Spatial reasoning data:
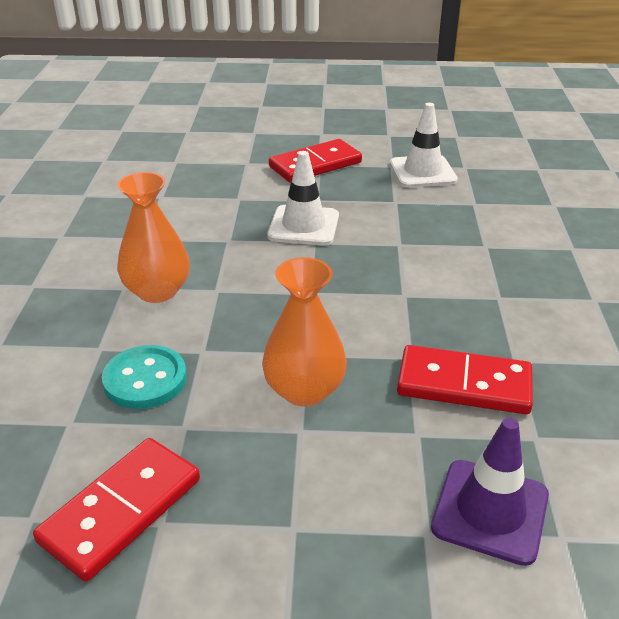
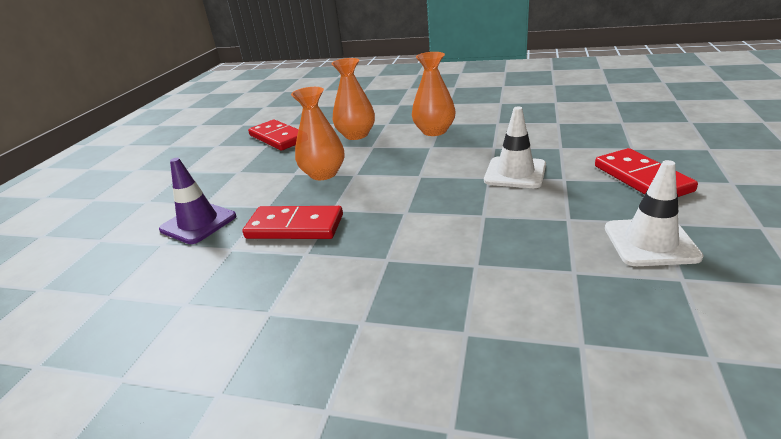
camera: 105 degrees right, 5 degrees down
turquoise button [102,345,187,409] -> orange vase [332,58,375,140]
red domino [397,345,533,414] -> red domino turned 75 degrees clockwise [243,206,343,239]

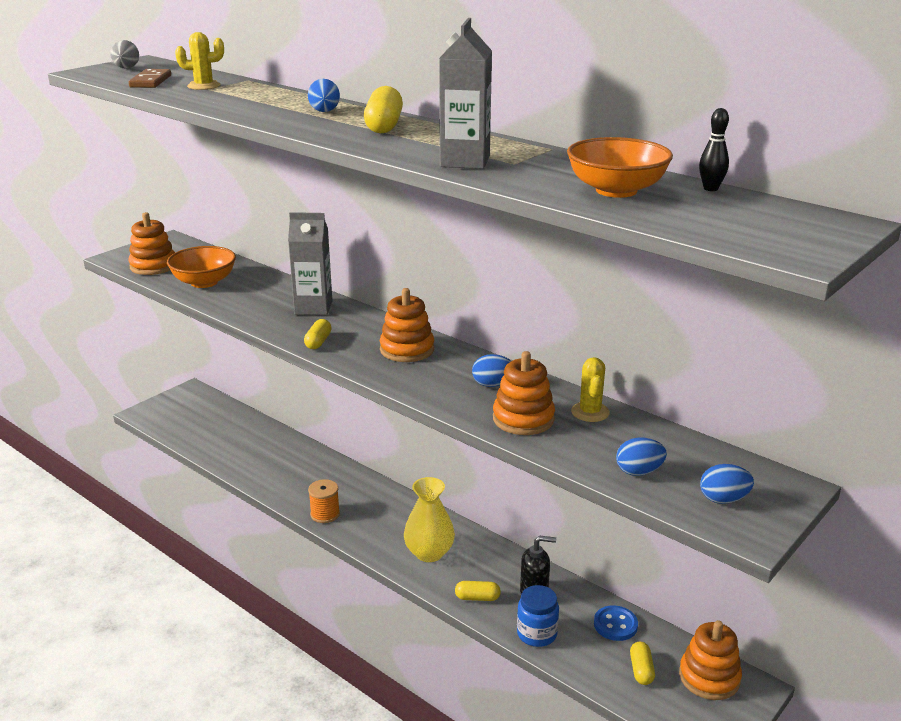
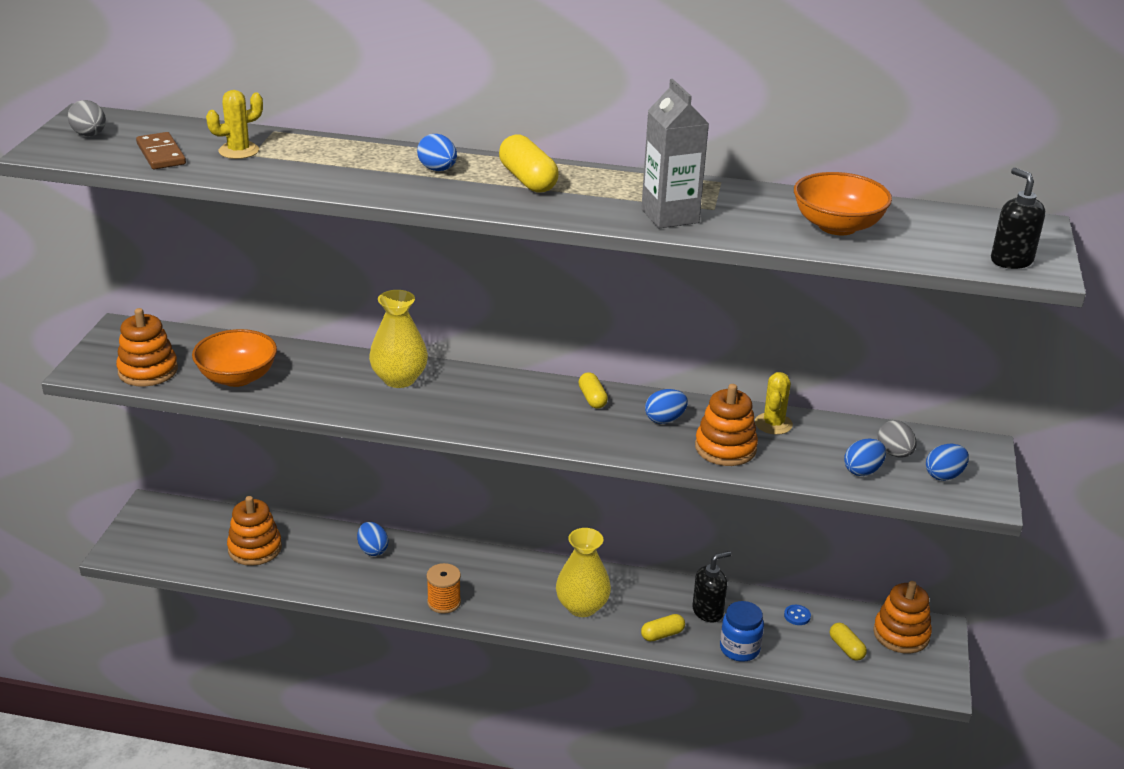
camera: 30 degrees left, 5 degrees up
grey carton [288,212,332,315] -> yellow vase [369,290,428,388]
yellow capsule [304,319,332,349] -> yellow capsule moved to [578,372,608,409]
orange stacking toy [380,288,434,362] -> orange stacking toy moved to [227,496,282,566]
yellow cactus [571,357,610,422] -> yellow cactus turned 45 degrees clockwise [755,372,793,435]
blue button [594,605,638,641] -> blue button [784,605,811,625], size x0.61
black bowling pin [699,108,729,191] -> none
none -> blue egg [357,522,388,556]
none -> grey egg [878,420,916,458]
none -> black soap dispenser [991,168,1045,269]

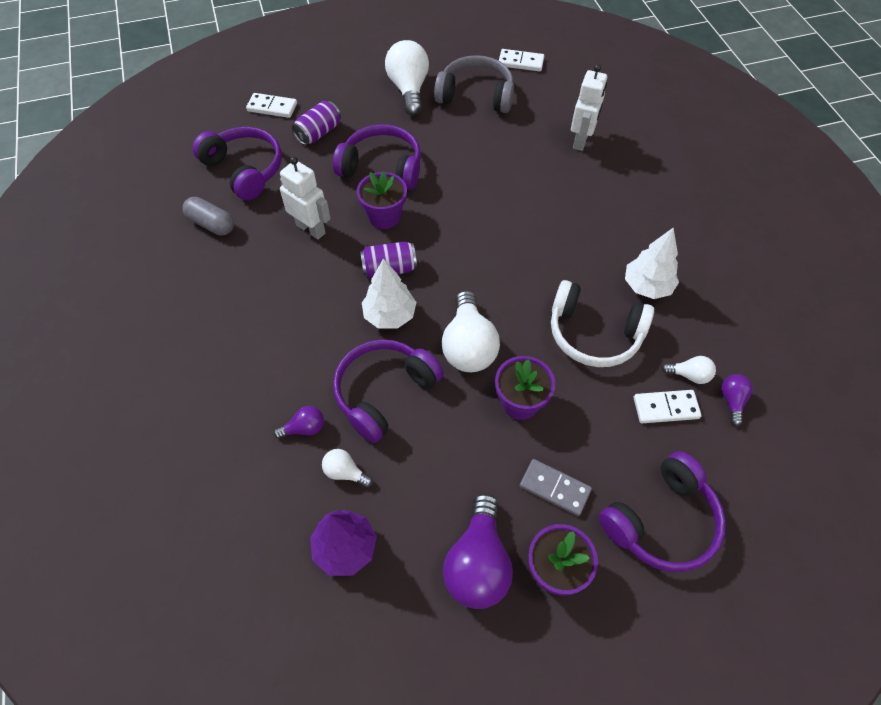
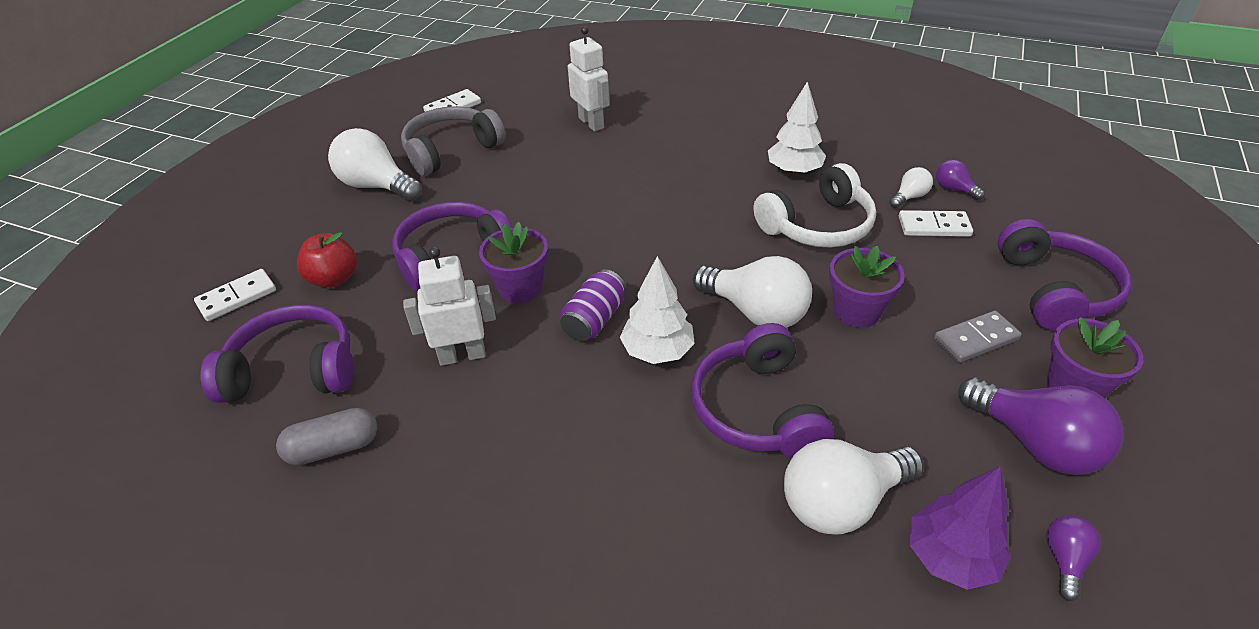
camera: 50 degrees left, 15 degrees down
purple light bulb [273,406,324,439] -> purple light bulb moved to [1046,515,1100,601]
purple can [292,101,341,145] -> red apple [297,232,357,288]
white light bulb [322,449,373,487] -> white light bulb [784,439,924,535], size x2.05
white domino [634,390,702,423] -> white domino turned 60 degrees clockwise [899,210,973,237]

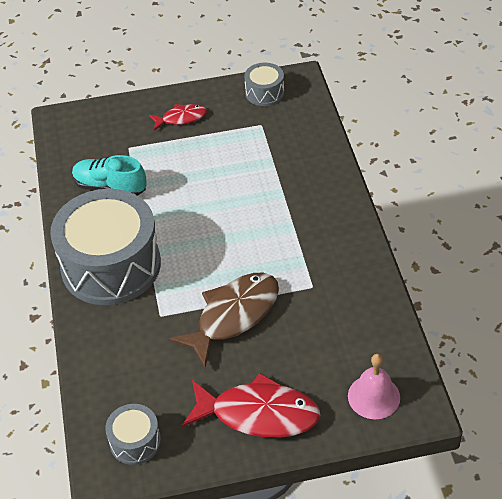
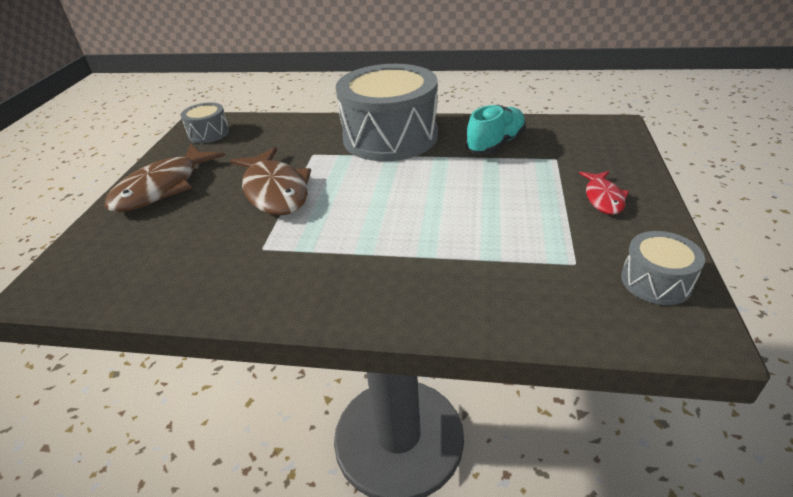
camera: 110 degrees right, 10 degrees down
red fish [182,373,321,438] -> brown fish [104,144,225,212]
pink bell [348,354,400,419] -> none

— WHAT IS REQUIRED —
Lines with "clockwise": find them in the data and copy each one.

— SOLUTION —
red domino [397,345,533,414] -> red domino turned 75 degrees clockwise [243,206,343,239]
yellow cactus [571,357,610,422] -> yellow cactus turned 45 degrees clockwise [755,372,793,435]
white domino [634,390,702,423] -> white domino turned 60 degrees clockwise [899,210,973,237]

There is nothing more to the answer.